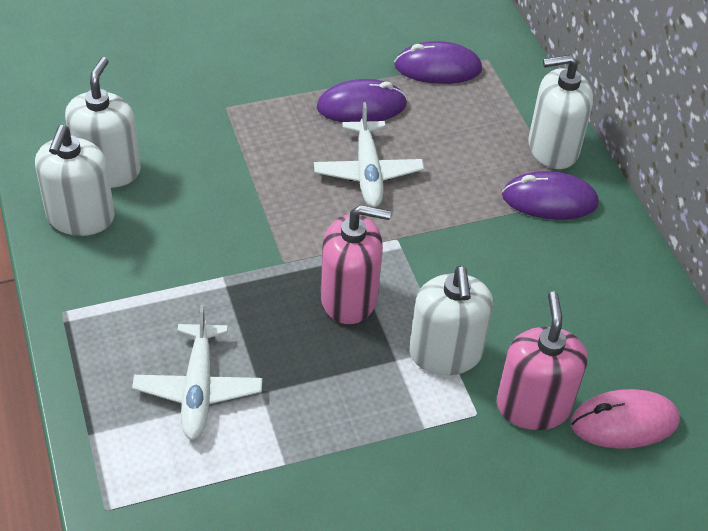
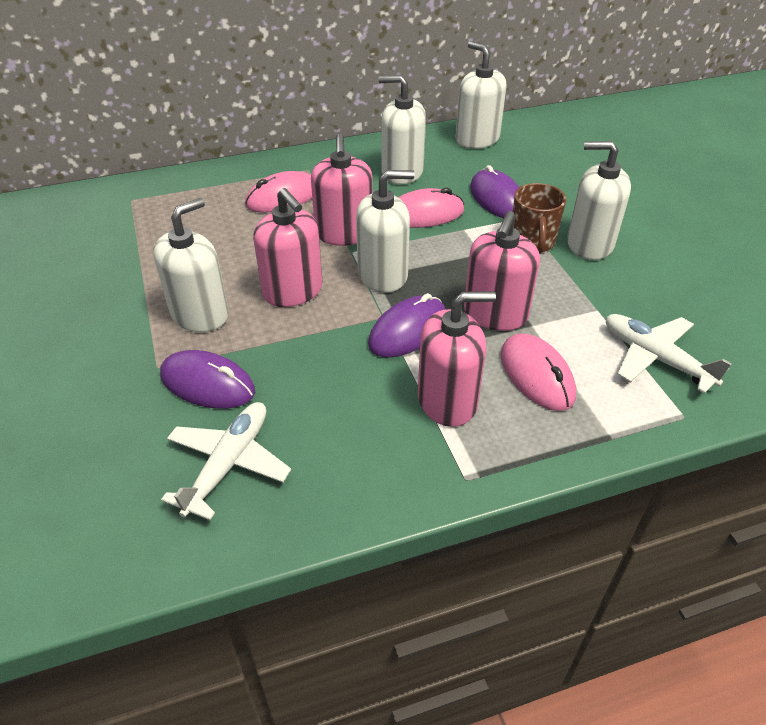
brown mug: 0 -> 1
pink mouse: 1 -> 3
pink soap dispenser: 2 -> 4
white soap dispenser: 4 -> 5

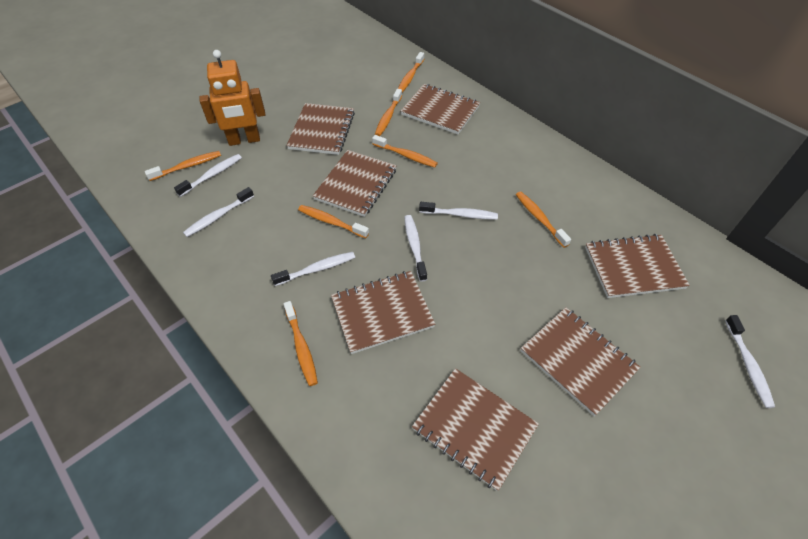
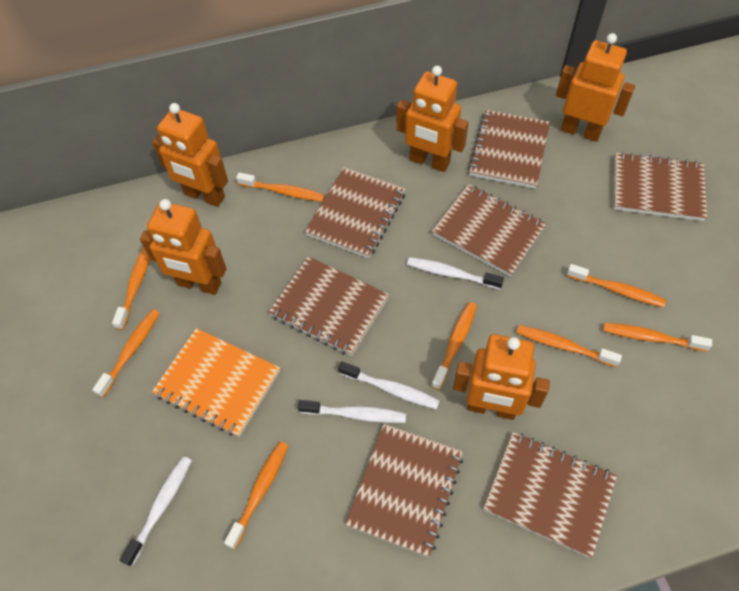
orange notebook: 0 -> 1
orange robot: 1 -> 5
orange toothbrush: 7 -> 8
white toothbrush: 6 -> 4

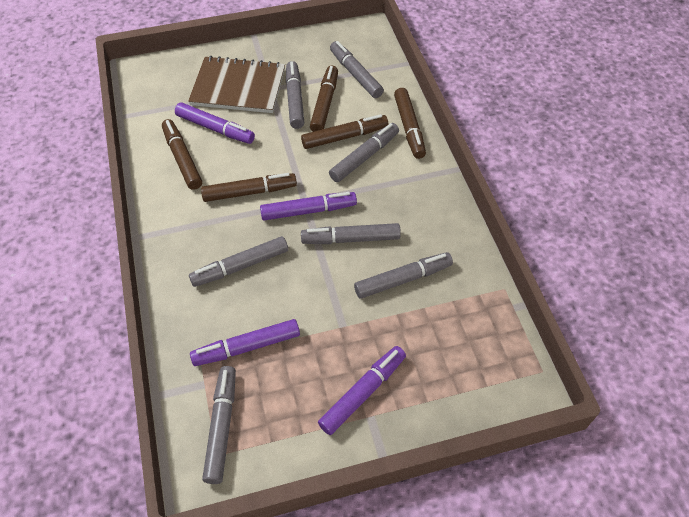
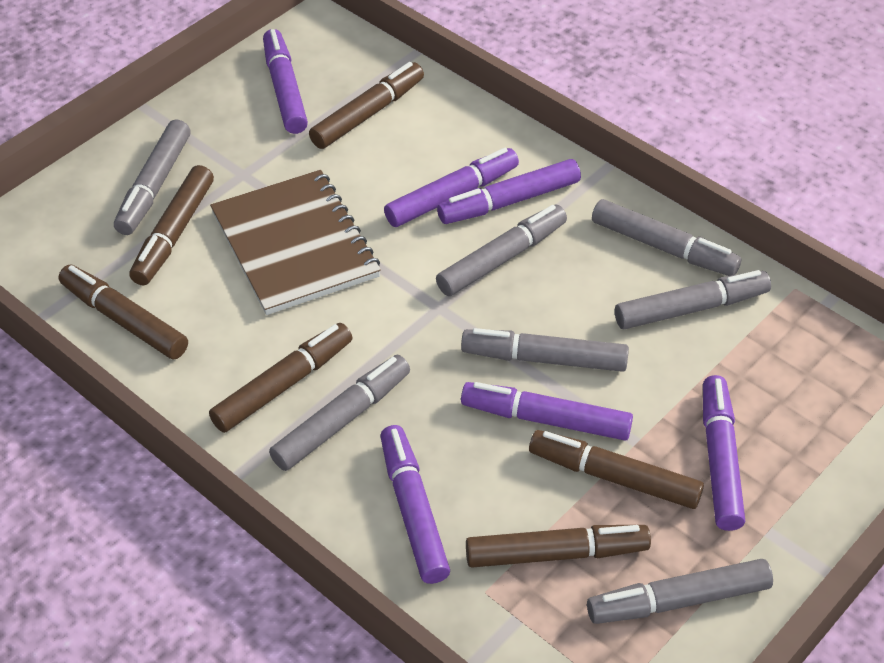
brown marker: 5 -> 6
purple marker: 4 -> 6

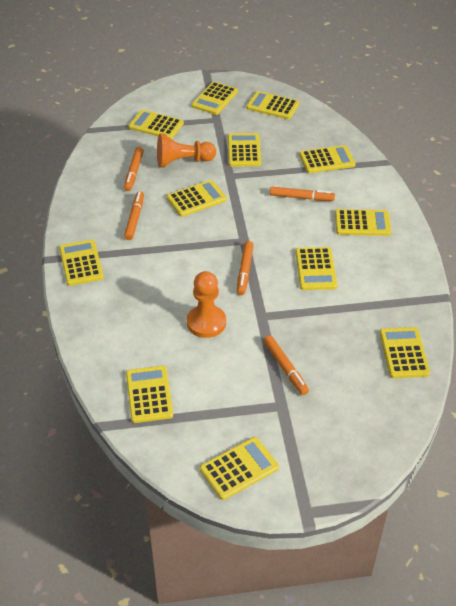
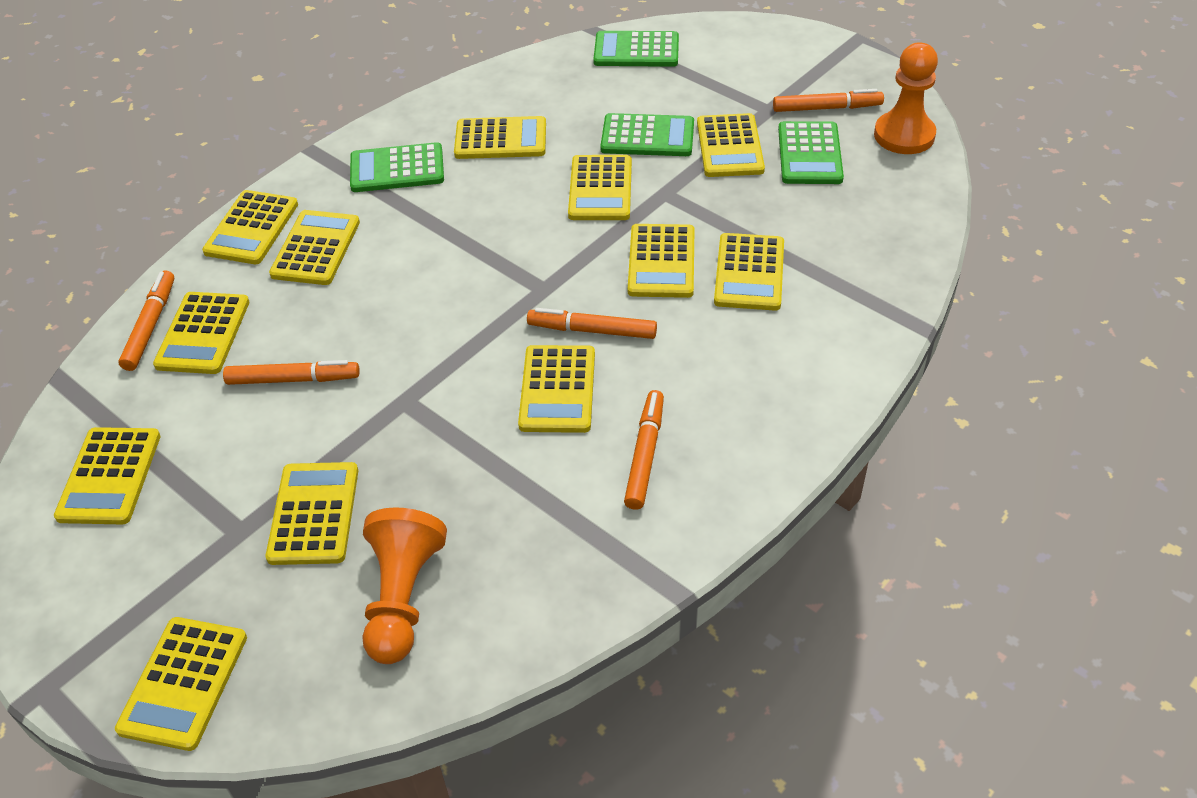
green calculator: 0 -> 4

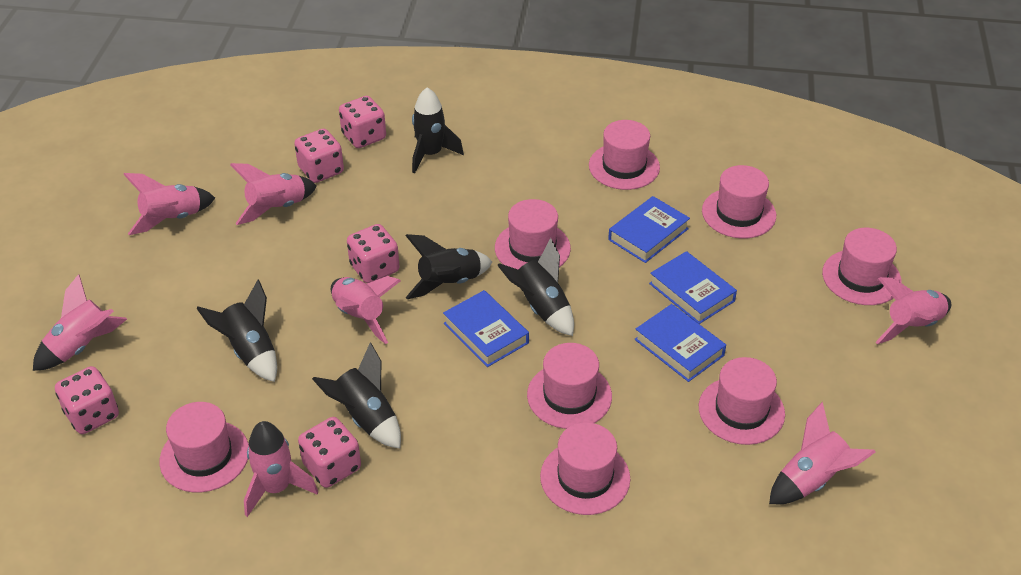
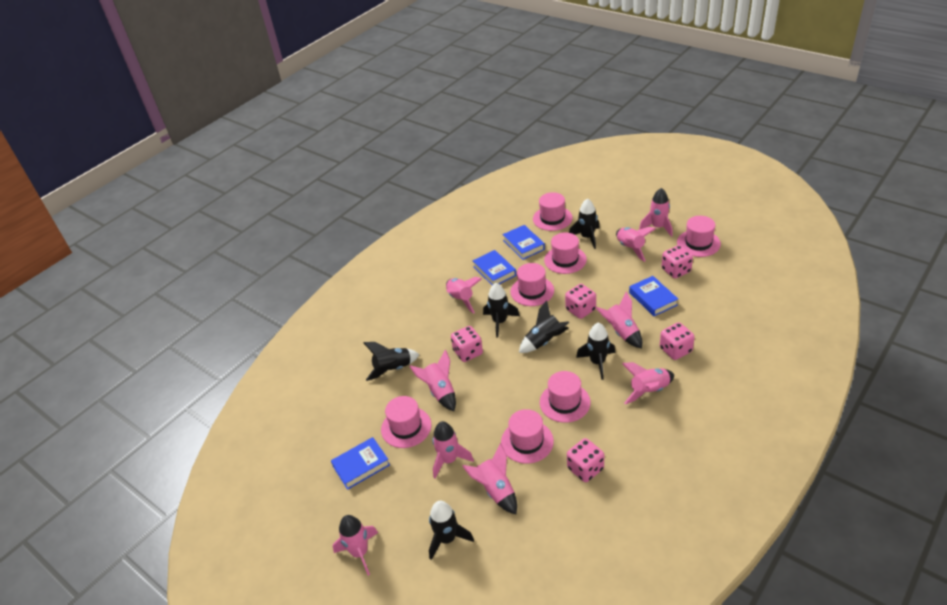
black rocket: 5 -> 6
pink hat: 8 -> 7
pink rocket: 7 -> 9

> _TASK ITEM_:
Working through the records, find each line containing the word "white" and copy it.

> _SOLUTION_:
white soap dispenser: 4 -> 5
white toothbrush: 6 -> 4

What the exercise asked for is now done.